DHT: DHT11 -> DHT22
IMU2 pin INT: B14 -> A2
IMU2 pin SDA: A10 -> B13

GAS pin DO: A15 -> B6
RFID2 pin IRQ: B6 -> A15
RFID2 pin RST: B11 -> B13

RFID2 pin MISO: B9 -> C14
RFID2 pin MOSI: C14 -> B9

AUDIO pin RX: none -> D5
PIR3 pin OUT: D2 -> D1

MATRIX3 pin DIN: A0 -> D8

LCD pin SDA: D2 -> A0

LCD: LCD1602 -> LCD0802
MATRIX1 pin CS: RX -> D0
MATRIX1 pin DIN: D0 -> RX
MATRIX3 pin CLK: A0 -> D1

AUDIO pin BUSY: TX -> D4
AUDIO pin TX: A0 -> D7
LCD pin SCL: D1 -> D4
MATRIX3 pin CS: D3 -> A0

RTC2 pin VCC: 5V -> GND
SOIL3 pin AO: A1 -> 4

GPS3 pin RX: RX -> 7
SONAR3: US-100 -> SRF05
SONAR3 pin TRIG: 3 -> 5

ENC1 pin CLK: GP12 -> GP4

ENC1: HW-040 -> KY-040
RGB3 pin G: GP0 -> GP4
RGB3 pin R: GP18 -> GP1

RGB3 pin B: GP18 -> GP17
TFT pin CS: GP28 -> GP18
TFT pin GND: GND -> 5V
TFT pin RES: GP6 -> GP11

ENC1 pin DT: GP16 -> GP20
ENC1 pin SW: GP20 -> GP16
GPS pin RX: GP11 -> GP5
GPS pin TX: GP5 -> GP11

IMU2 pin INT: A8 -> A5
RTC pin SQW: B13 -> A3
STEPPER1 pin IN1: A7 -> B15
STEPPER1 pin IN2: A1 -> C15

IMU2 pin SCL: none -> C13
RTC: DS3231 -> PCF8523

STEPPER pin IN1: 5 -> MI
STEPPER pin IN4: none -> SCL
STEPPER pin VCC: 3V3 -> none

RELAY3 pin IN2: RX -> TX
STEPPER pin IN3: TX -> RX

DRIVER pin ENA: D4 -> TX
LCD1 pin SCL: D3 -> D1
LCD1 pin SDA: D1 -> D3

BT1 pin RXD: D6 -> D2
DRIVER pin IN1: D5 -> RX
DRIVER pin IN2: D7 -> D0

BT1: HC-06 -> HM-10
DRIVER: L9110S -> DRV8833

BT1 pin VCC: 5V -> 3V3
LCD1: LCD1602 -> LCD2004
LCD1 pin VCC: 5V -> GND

What is expected: Everything above from the line containing "AUDIO pin RX: none -> D5" down to the line containing "TFT pin RES: GP6 -> GP11" is to be transcribed exactly, with both of those lines included and nothing else added.

Written answer:
AUDIO pin RX: none -> D5
PIR3 pin OUT: D2 -> D1

MATRIX3 pin DIN: A0 -> D8

LCD pin SDA: D2 -> A0

LCD: LCD1602 -> LCD0802
MATRIX1 pin CS: RX -> D0
MATRIX1 pin DIN: D0 -> RX
MATRIX3 pin CLK: A0 -> D1

AUDIO pin BUSY: TX -> D4
AUDIO pin TX: A0 -> D7
LCD pin SCL: D1 -> D4
MATRIX3 pin CS: D3 -> A0

RTC2 pin VCC: 5V -> GND
SOIL3 pin AO: A1 -> 4

GPS3 pin RX: RX -> 7
SONAR3: US-100 -> SRF05
SONAR3 pin TRIG: 3 -> 5

ENC1 pin CLK: GP12 -> GP4

ENC1: HW-040 -> KY-040
RGB3 pin G: GP0 -> GP4
RGB3 pin R: GP18 -> GP1

RGB3 pin B: GP18 -> GP17
TFT pin CS: GP28 -> GP18
TFT pin GND: GND -> 5V
TFT pin RES: GP6 -> GP11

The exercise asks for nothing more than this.